[Information provided]:
- - - -

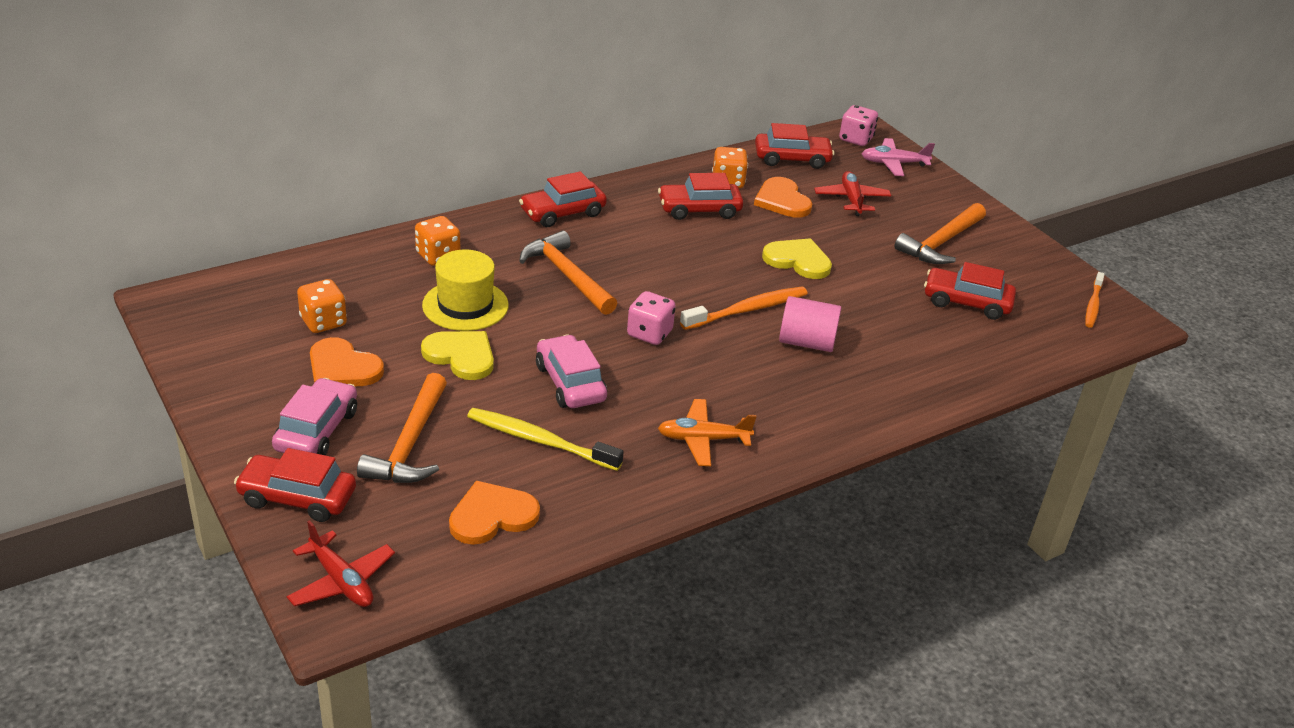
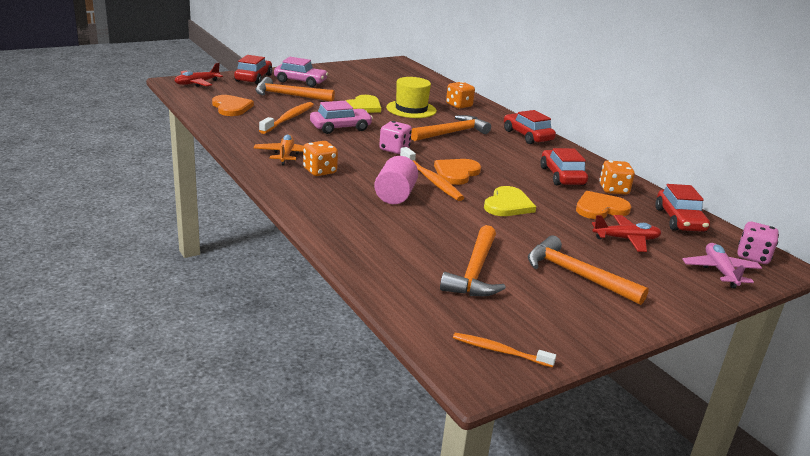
camera: 90 degrees right, 10 degrees down
orange dice [297,279,347,333] -> orange dice moved to [303,141,338,176]
orange heart [310,337,384,386] -> orange heart moved to [434,159,481,185]
yellow toothbrush [467,408,624,471] -> orange toothbrush [259,102,314,134]
red car [924,262,1016,320] -> orange hammer [440,225,506,296]

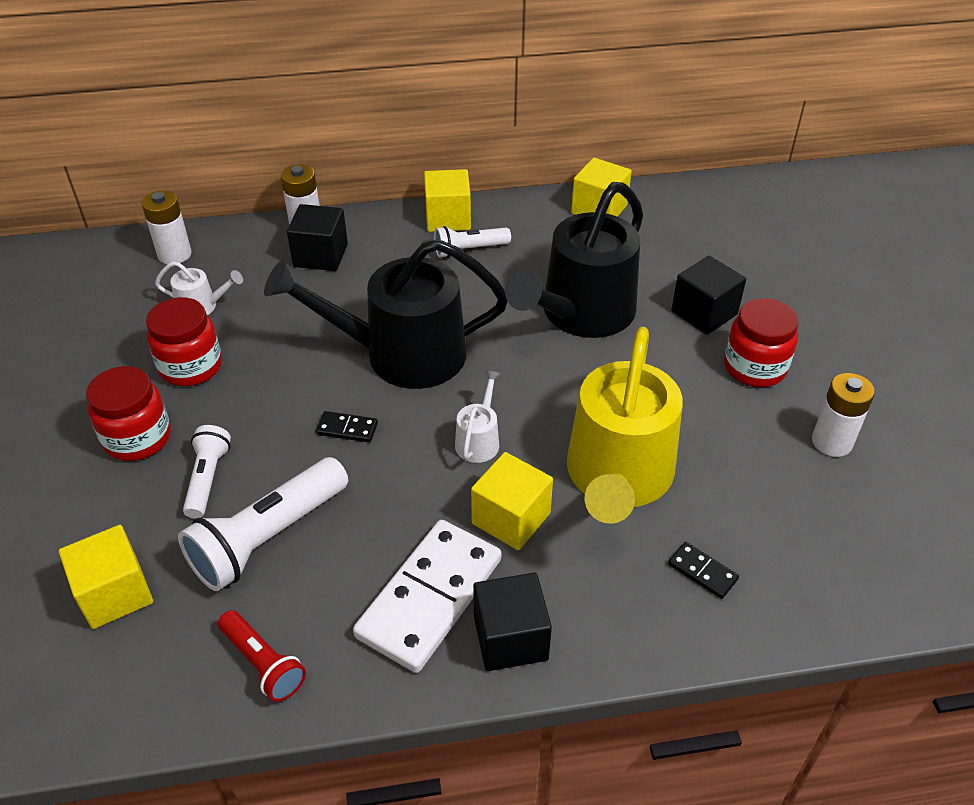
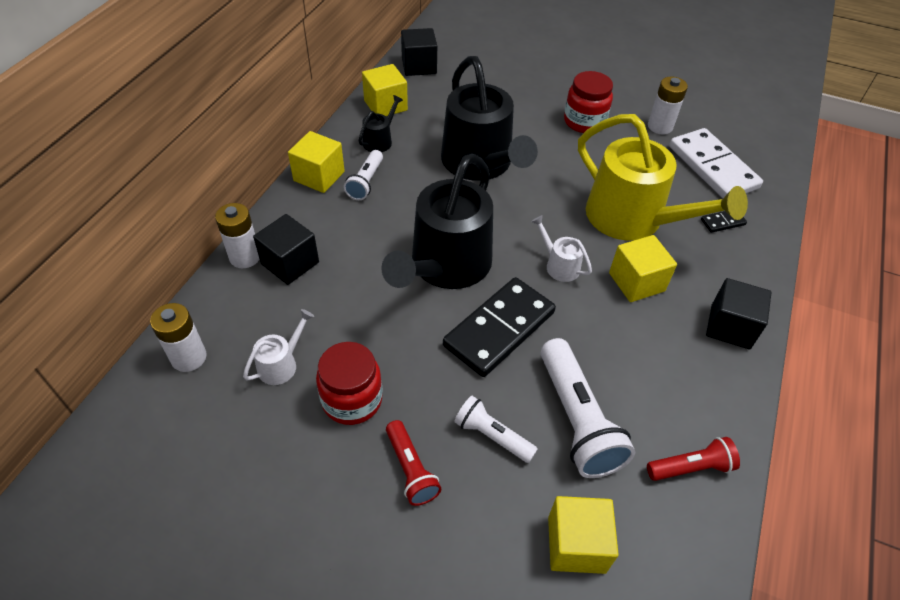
camera: 60 degrees left, 5 degrees up
red jar [86,366,171,461] -> red flashlight [386,420,441,506]
black domino [316,411,378,443] -> black domino [443,277,556,377], size x2.37
white domino [353,520,501,673] -> white domino moved to [669,128,763,198]
black cube [671,256,746,335] -> black cube moved to [401,28,437,76]
none -> black watering can [358,95,403,152]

- - - -

[Aim of the task]: Reproduce the lines above, exactly and exclusively, from the line containing "yellow toothbrush [467,408,624,471]" down to the last line, both included; pictures are not part of the copy.

[Result]:
yellow toothbrush [467,408,624,471] -> orange toothbrush [259,102,314,134]
red car [924,262,1016,320] -> orange hammer [440,225,506,296]

camera: 60 degrees left, 5 degrees up
red jar [86,366,171,461] -> red flashlight [386,420,441,506]
black domino [316,411,378,443] -> black domino [443,277,556,377], size x2.37
white domino [353,520,501,673] -> white domino moved to [669,128,763,198]
black cube [671,256,746,335] -> black cube moved to [401,28,437,76]
none -> black watering can [358,95,403,152]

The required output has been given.